--- Your objective ---
Your task is to transcribe, word for word, the line containing "(648, 600) = (817, 191): none -> red eraser" and all lines that follow it to the end of the entries. Leave out the pictures.

────

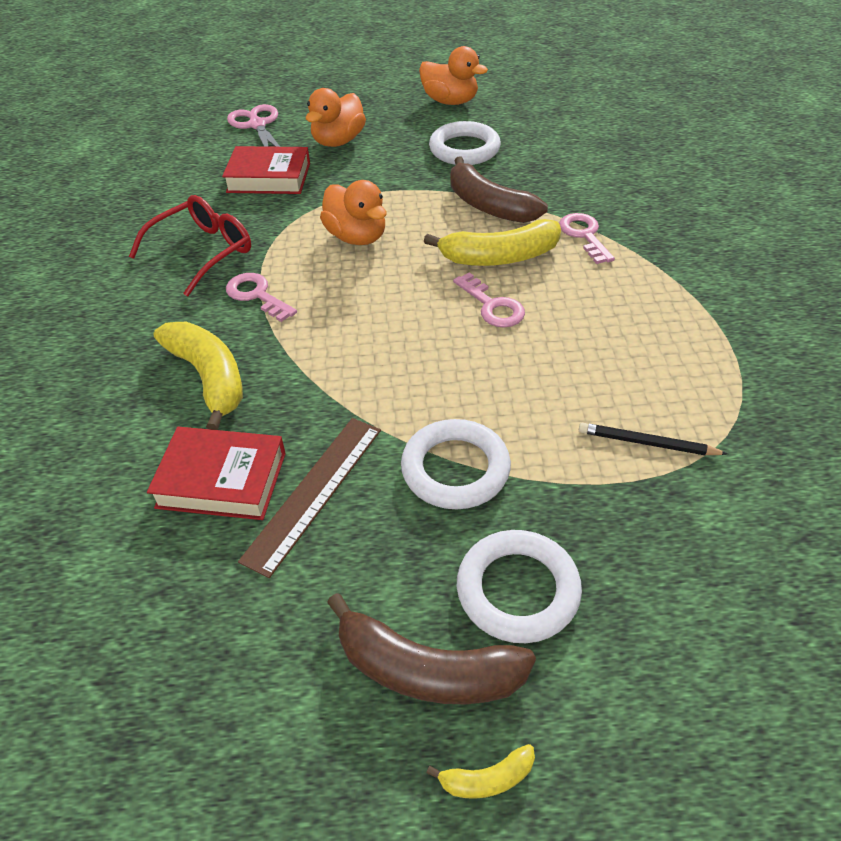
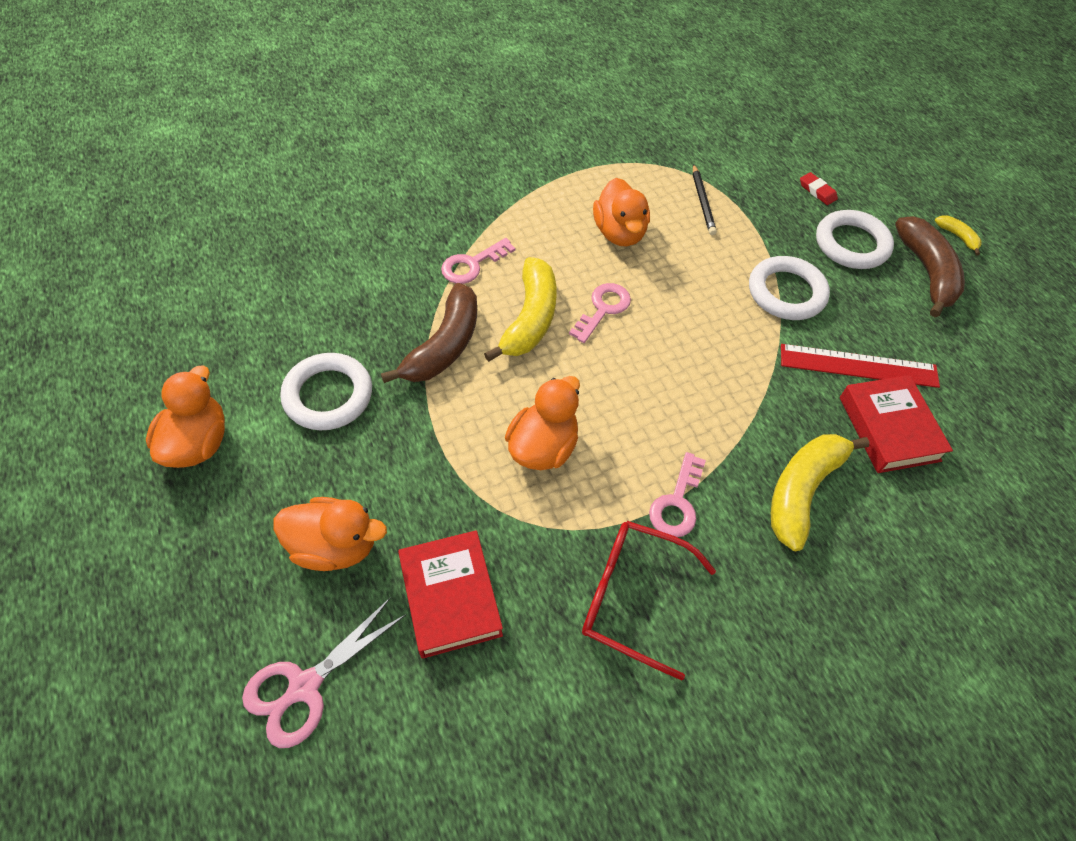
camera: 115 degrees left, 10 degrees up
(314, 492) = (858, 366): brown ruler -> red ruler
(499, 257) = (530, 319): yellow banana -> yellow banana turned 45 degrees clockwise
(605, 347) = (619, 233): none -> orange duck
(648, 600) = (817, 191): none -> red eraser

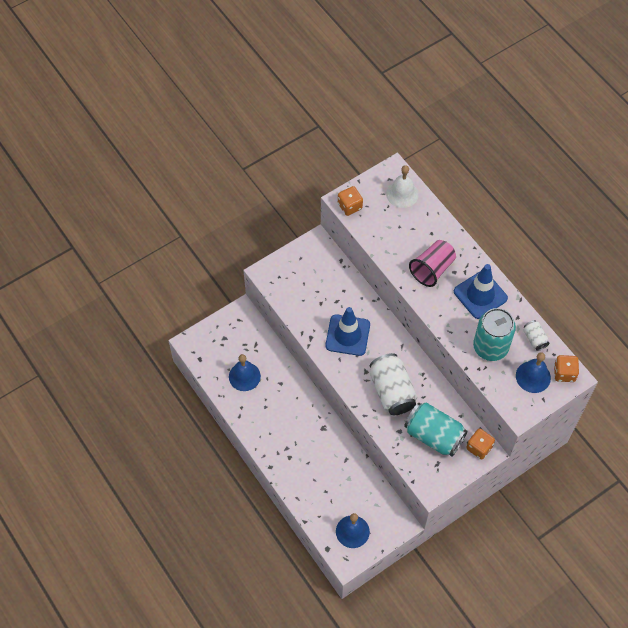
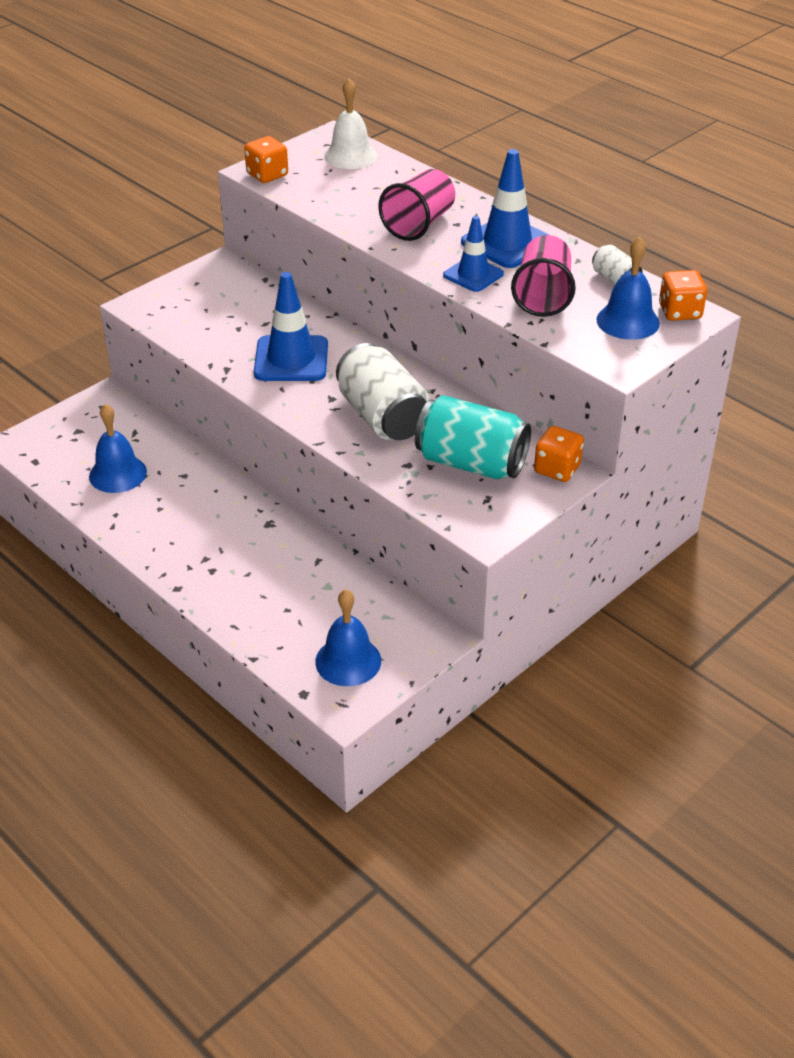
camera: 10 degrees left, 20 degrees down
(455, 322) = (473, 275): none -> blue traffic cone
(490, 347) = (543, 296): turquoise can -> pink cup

────

--- Exercise answer ---
(648, 600) = (817, 191): none -> red eraser

camera: 10 degrees left, 20 degrees down
(455, 322) = (473, 275): none -> blue traffic cone
(490, 347) = (543, 296): turquoise can -> pink cup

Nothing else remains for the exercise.